Data items
* * * *

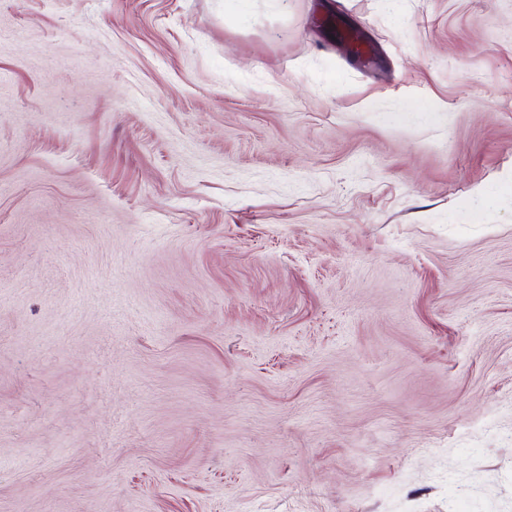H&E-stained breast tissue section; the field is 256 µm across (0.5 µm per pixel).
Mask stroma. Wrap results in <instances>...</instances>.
<instances>
[{
  "mask_svg": "<svg viewBox=\"0 0 512 512\" xmlns=\"http://www.w3.org/2000/svg\"><path fill=\"white\" fill-rule=\"evenodd\" d=\"M0 512H512V0H0ZM325 39L344 46L351 56L361 59L374 53V46L363 29L351 26L341 14H328L323 20Z\"/></svg>",
  "mask_w": 512,
  "mask_h": 512,
  "instance_id": "1",
  "label": "stroma"
}]
</instances>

* * * *

In your copy, repeat each record exactly and include no pictures.

▸ **Task answer**:
H&E-stained breast tissue section; the field is 256 µm across (0.5 µm per pixel).
Mask stroma. Wrap results in <instances>...</instances>.
<instances>
[{
  "mask_svg": "<svg viewBox=\"0 0 512 512\" xmlns=\"http://www.w3.org/2000/svg\"><path fill=\"white\" fill-rule=\"evenodd\" d=\"M0 512H512V0H0ZM325 39L344 46L351 56L361 59L374 53V46L363 29L351 26L341 14H328L323 20Z\"/></svg>",
  "mask_w": 512,
  "mask_h": 512,
  "instance_id": "1",
  "label": "stroma"
}]
</instances>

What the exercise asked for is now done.